Work to be completed ▸
Which lines of the data below contain the string "breathe"? List each one, treating uppercase and lowercase as different.

• • • • • • •

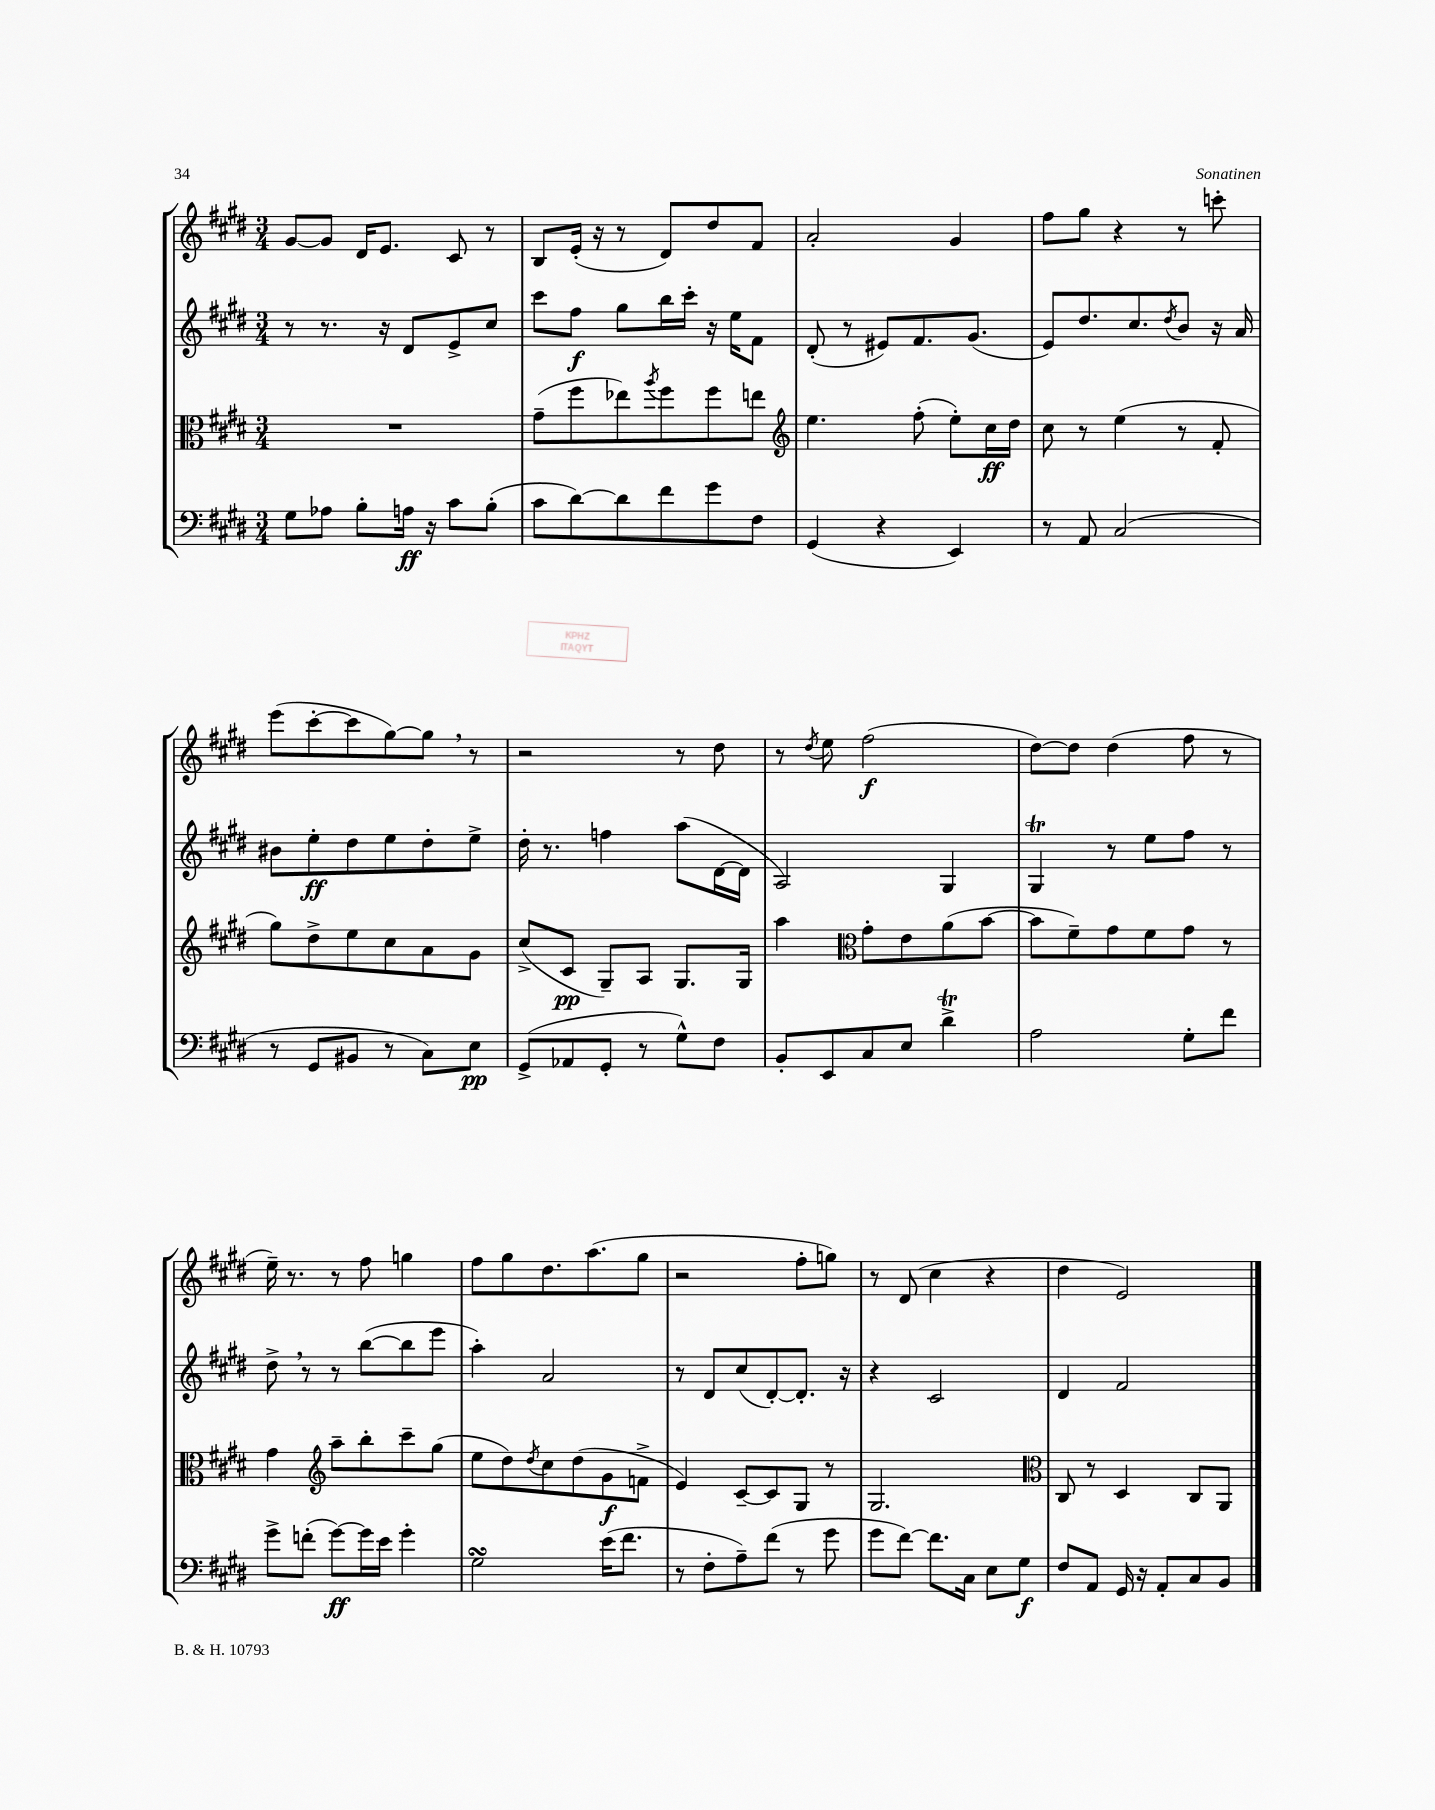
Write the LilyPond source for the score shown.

<<
\new StaffGroup <<
\new Staff = "s0" {
    \clef treble \key e \major \numericTimeSignature \time 3/4
    gis'8~ gis'8 dis'16 e'8. cis'8 r8 |
    b8 e'16-.( r16 r8 dis'8) dis''8 fis'8 |
    a'2-. gis'4 |
    fis''8 gis''8 r4 r8 c'''8-. |
    e'''8( cis'''8~-. cis'''8 gis''8~) gis''8 \breathe r8 |
    r2 r8 dis''8 |
    r8 \acciaccatura { dis''8 } e''8 fis''2\f( |
    dis''8~) dis''8 dis''4( fis''8 r8 |
    e''16--) r8. r8 fis''8 g''4 |
    fis''8 gis''8 dis''8. a''8.( gis''8 |
    r2 fis''8-. g''8) |
    r8 dis'8( cis''4 r4 |
    dis''4 e'2) \bar "|." |
}
\new Staff = "s1" {
    \clef treble \key e \major \numericTimeSignature \time 3/4
    r8 r8. r16 dis'8 e'8-> cis''8 |
    cis'''8 fis''8\f gis''8 b''16 cis'''16-. r16 e''16 fis'8 |
    dis'8-.( r8 eis'8) fis'8. gis'8.( |
    e'8) dis''8. cis''8. \acciaccatura { dis''8 } b'8 r16 a'16 |
    bis'8 e''8-.\ff dis''8 e''8 dis''8-. e''8-> |
    dis''16-. r8. f''4 a''8( dis'16~ dis'16 |
    a2) gis4 |
    gis4\trill r8 e''8 fis''8 r8 |
    dis''8-> \breathe r8 r8 b''8~( b''8 e'''8 |
    a''4-.) a'2 |
    r8 dis'8 cis''8( dis'8~-.) dis'8.-. r16 |
    r4 cis'2 |
    dis'4 fis'2 \bar "|." |
}
\new Staff = "s2" {
    \clef alto \key e \major \numericTimeSignature \time 3/4
    R2. |
    gis'8--( fis''8 ees''8) \acciaccatura { a''8 } fis''8 fis''8 e''8 |
    \clef treble e''4. fis''8-.( e''8-.) cis''16\ff dis''16 |
    cis''8 r8 e''4( r8 fis'8-. |
    gis''8) dis''8-> e''8 cis''8 a'8 gis'8 |
    cis''8->( cis'8\pp gis8--) a8 gis8. gis16 |
    a''4 \clef alto gis'8-. e'8 a'8( b'8~ |
    b'8 fis'8--) gis'8 fis'8 gis'8 r8 |
    gis'4 \clef treble a''8-- b''8-. cis'''8-- gis''8( |
    e''8 dis''8) \acciaccatura { dis''8 } cis''8 dis''8( gis'8\f f'8-> |
    e'4) cis'8~-- cis'8 gis8 r8 |
    gis2. |
    \clef alto cis8 r8 dis4 cis8 a,8 \bar "|." |
}
\new Staff = "s3" {
    \clef bass \key e \major \numericTimeSignature \time 3/4
    gis8 aes8 b8-. a16\ff r16 cis'8 b8-.( |
    cis'8 dis'8~) dis'8 fis'8 gis'8 fis8 |
    gis,4( r4 e,4) |
    r8 a,8 cis2( |
    r8 gis,8 bis,8 r8 cis8) e8\pp |
    gis,8->( aes,8 gis,8-. r8 gis8-^) fis8 |
    b,8-. e,8 cis8 e8 dis'4->\trill |
    a2 gis8-. fis'8 |
    gis'8-> f'8-.( gis'8~\ff) gis'16 e'16 gis'4-. |
    gis2\turn e'16( fis'8. |
    r8 fis8-. a8--) fis'8( r8 gis'8 |
    gis'8 fis'8~) fis'8. cis16 e8 gis8\f |
    fis8 a,8 gis,16 r16 a,8-. cis8 b,8 \bar "|." |
}
>>
>>
\layout { \context { \Score \remove "Bar_number_engraver" } }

• • • • • • •

Task response ▸
    e'''8( cis'''8~-. cis'''8 gis''8~) gis''8 \breathe r8 |
    dis''8-> \breathe r8 r8 b''8~( b''8 e'''8 |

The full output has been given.